[Data entries]

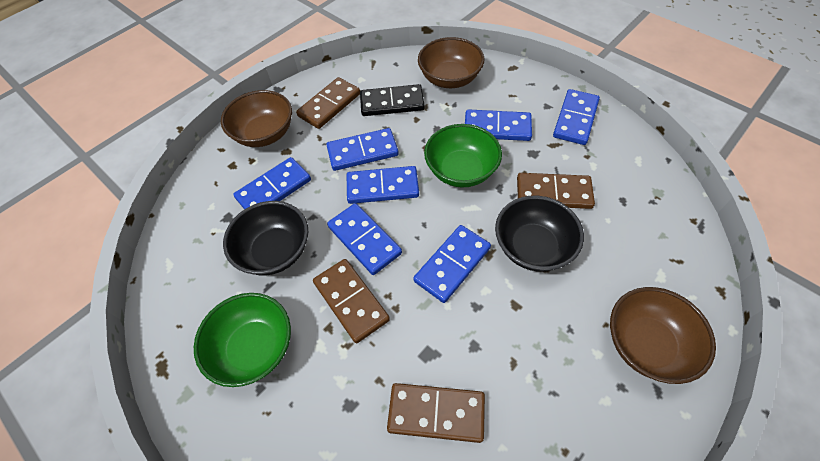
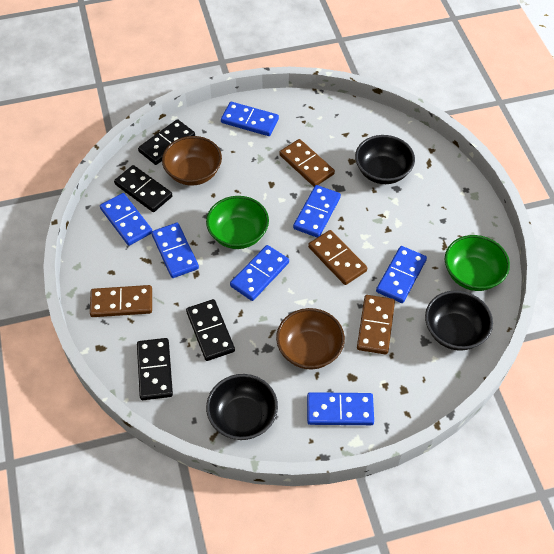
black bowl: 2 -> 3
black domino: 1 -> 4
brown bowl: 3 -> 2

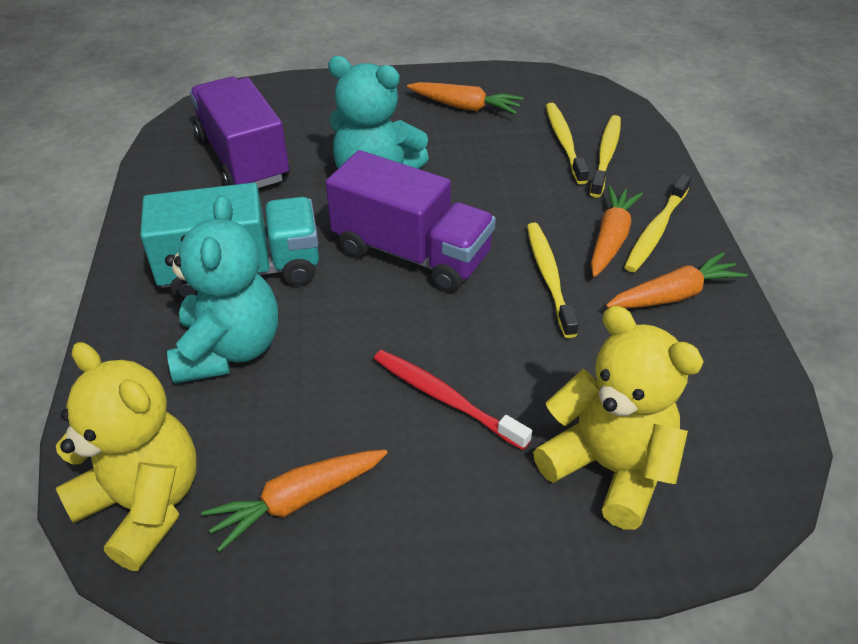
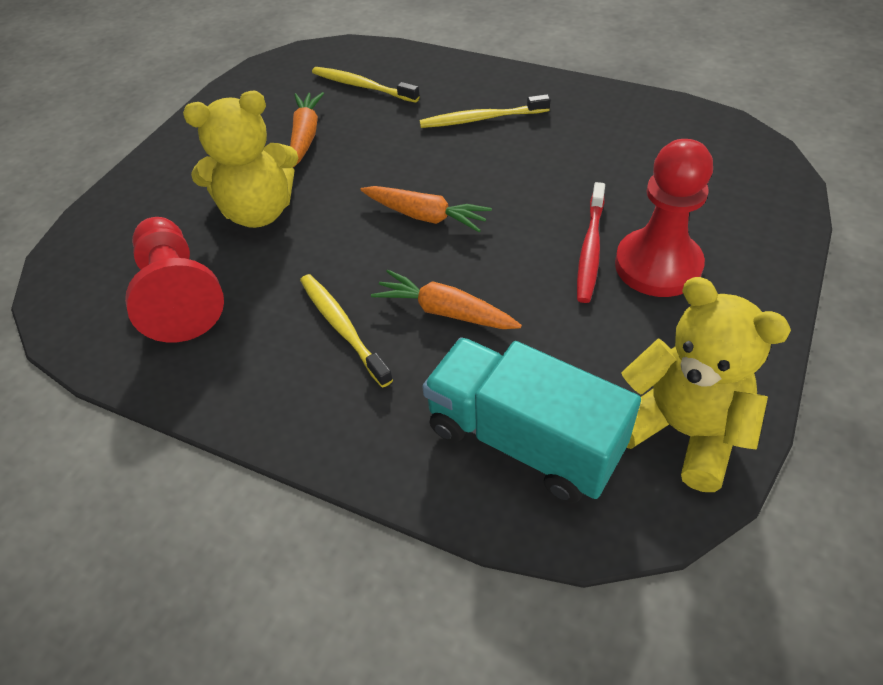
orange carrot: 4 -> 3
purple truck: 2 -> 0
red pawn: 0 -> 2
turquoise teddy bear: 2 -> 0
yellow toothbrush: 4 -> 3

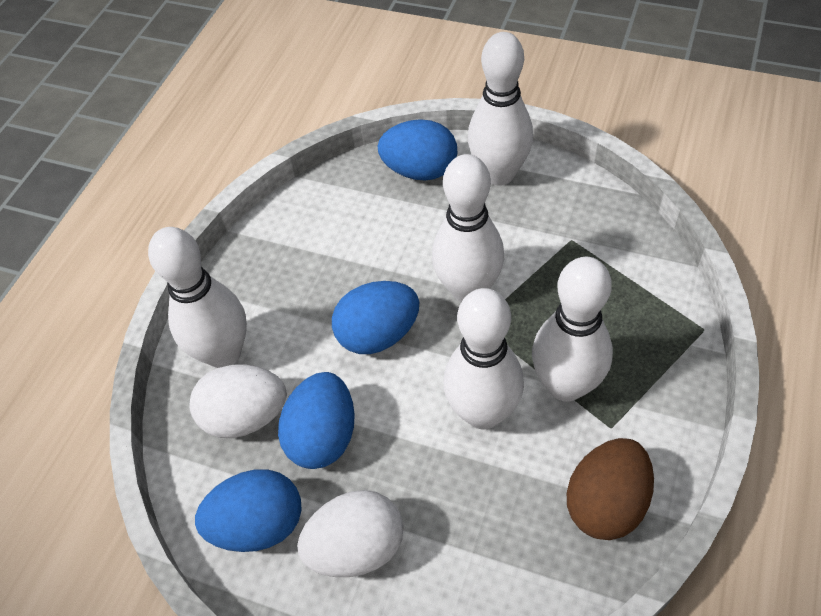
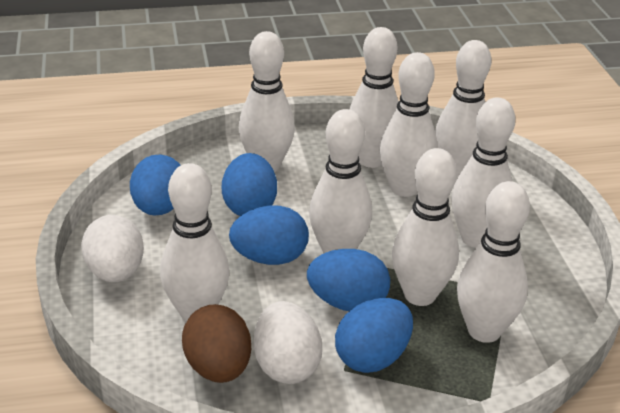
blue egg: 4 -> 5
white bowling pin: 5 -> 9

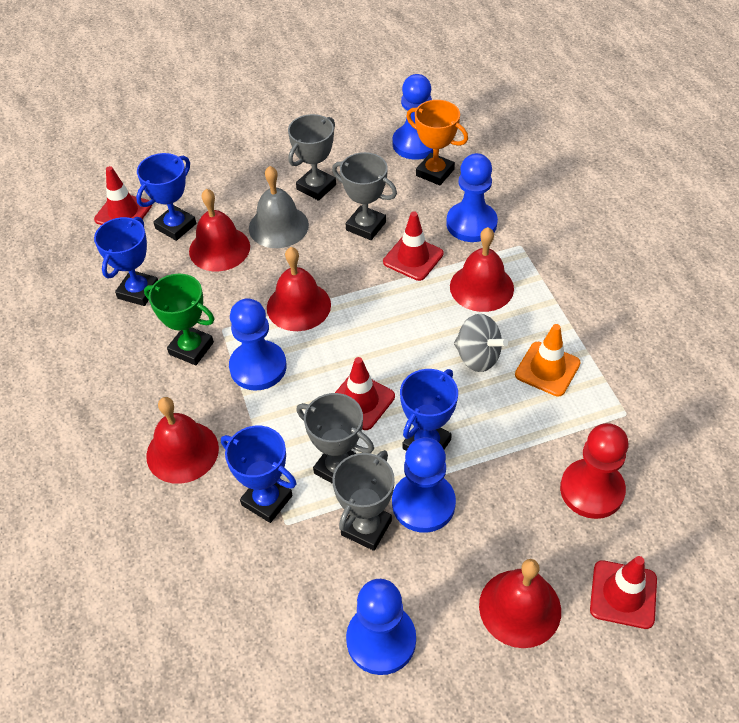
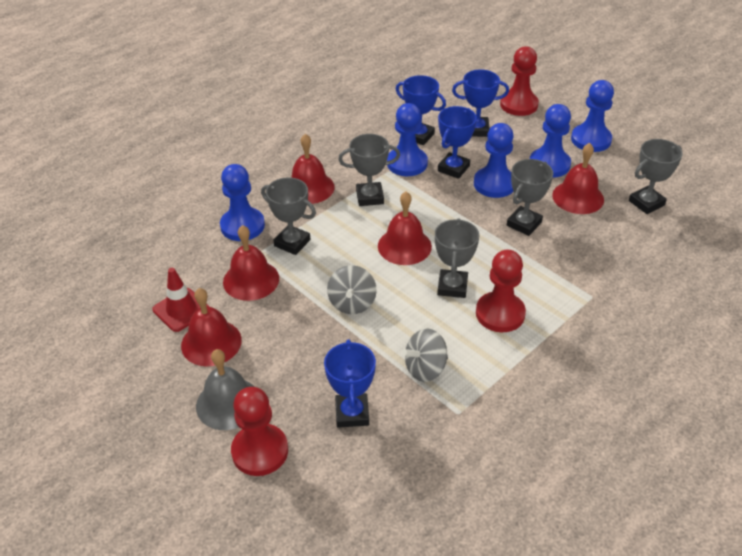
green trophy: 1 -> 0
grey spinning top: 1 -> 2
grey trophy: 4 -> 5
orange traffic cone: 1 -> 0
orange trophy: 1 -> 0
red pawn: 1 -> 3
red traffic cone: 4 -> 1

Goal of the exercise –
Lines that hold the word "orange" are the ones to copy from the entries above.

Result for this exercise –
orange carrot: 4 -> 3
orange traffic cone: 1 -> 0
orange trophy: 1 -> 0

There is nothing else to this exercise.